*** Opening of Data ***

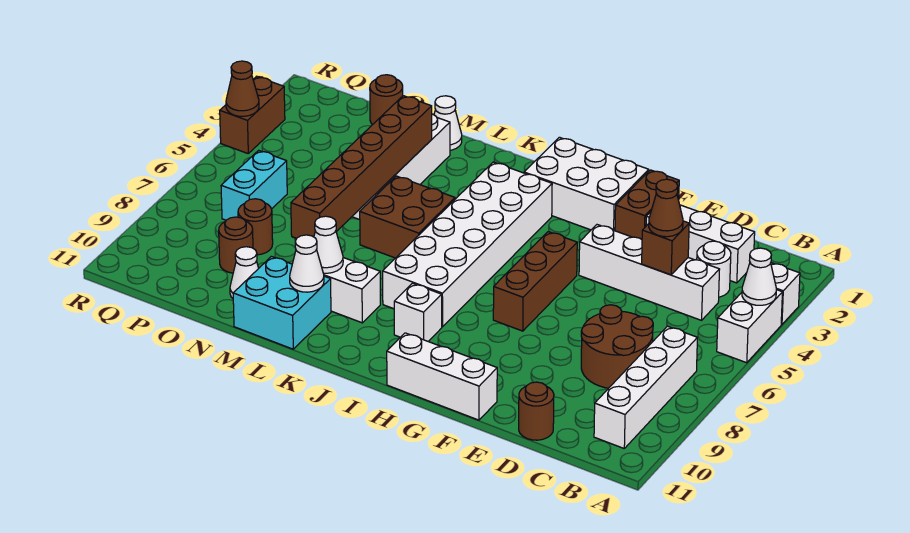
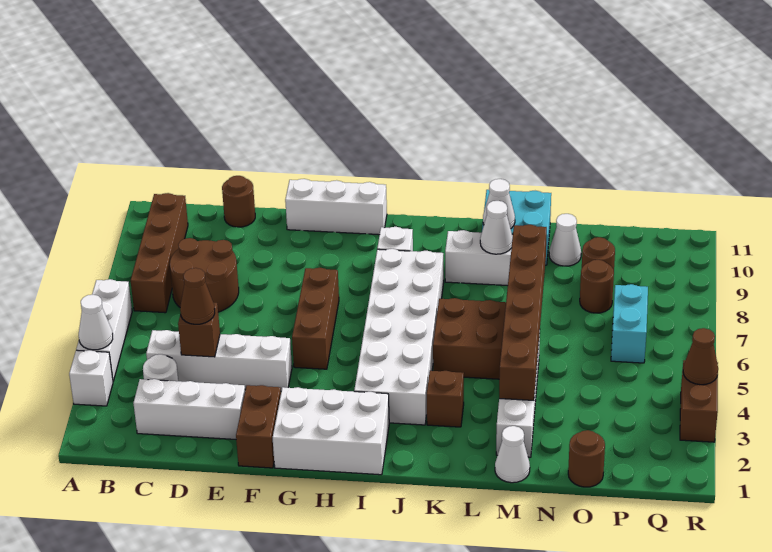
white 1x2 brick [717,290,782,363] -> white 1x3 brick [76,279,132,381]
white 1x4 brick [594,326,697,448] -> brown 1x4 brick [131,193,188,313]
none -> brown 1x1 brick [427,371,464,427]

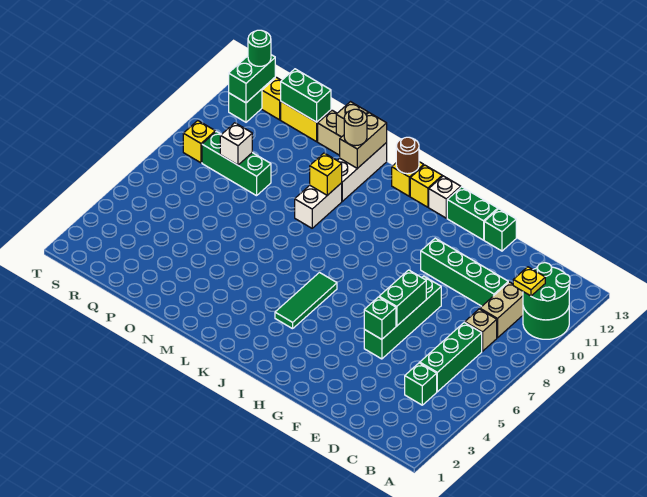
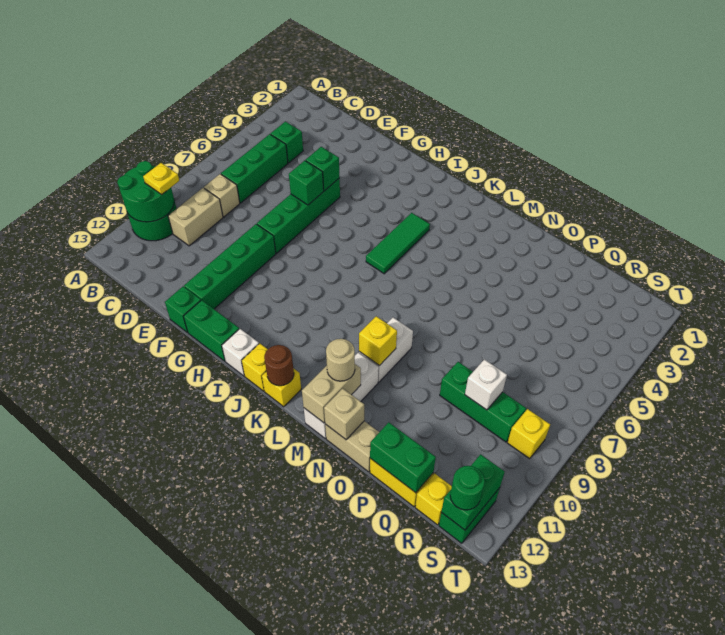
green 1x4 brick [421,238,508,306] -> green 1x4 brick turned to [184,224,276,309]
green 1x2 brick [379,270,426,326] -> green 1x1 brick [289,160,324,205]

*** Close of Data ***
*** Opening of Data ***

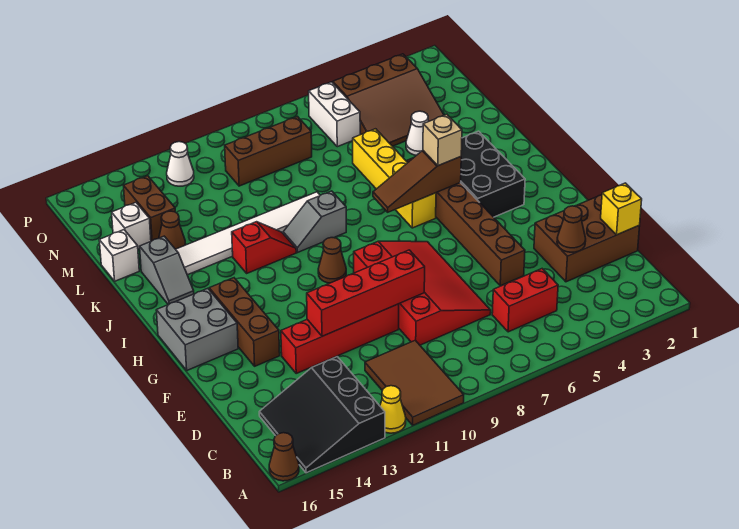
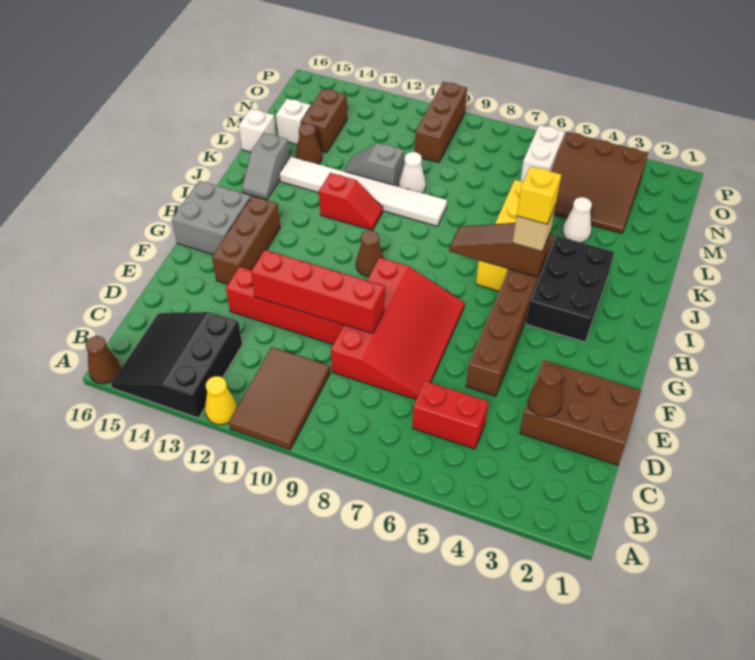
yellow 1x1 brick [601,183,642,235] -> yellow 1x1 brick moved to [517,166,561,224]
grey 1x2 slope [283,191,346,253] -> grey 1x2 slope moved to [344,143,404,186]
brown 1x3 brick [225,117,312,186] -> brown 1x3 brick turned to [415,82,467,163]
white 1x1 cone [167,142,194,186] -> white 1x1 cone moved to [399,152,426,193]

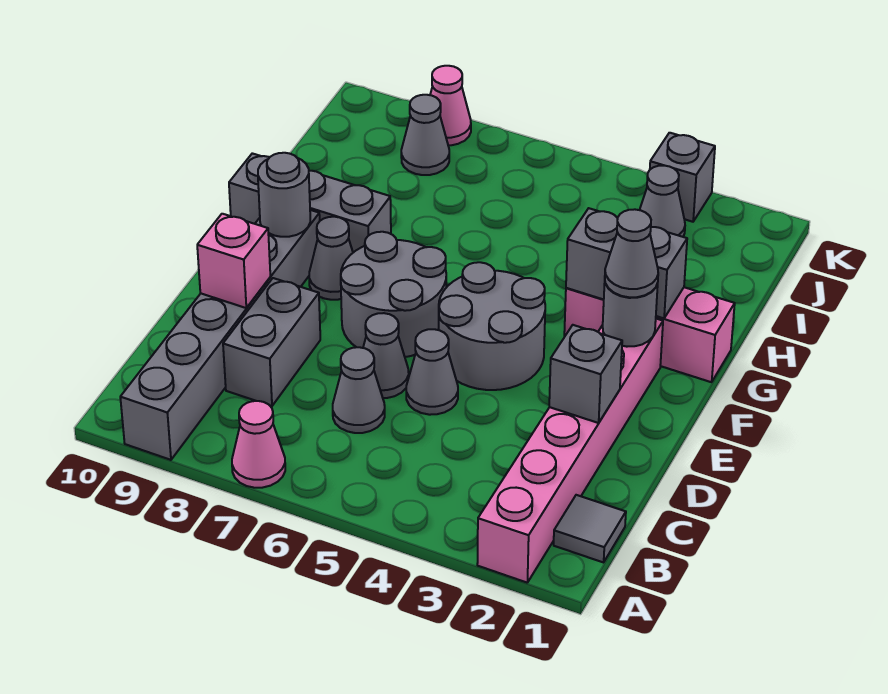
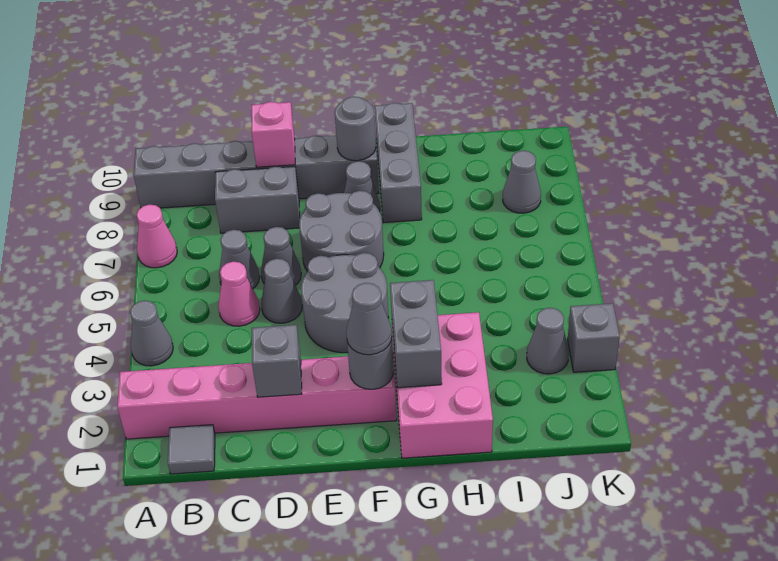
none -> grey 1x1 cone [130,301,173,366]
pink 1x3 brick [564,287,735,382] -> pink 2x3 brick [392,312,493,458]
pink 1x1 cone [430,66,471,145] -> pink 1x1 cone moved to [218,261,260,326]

*** Close of Data ***

--- Exercise prompt ---
Within these entries, output exactly the lines starting at the one with "yellow 1x1 brick [601,183,642,235]" and finishing at the one with "pink 1x1 cone [430,66,471,145]". Leave pictures out of the output.

--- Written reply ---
yellow 1x1 brick [601,183,642,235] -> yellow 1x1 brick moved to [517,166,561,224]
grey 1x2 slope [283,191,346,253] -> grey 1x2 slope moved to [344,143,404,186]
brown 1x3 brick [225,117,312,186] -> brown 1x3 brick turned to [415,82,467,163]
white 1x1 cone [167,142,194,186] -> white 1x1 cone moved to [399,152,426,193]

none -> grey 1x1 cone [130,301,173,366]
pink 1x3 brick [564,287,735,382] -> pink 2x3 brick [392,312,493,458]
pink 1x1 cone [430,66,471,145] -> pink 1x1 cone moved to [218,261,260,326]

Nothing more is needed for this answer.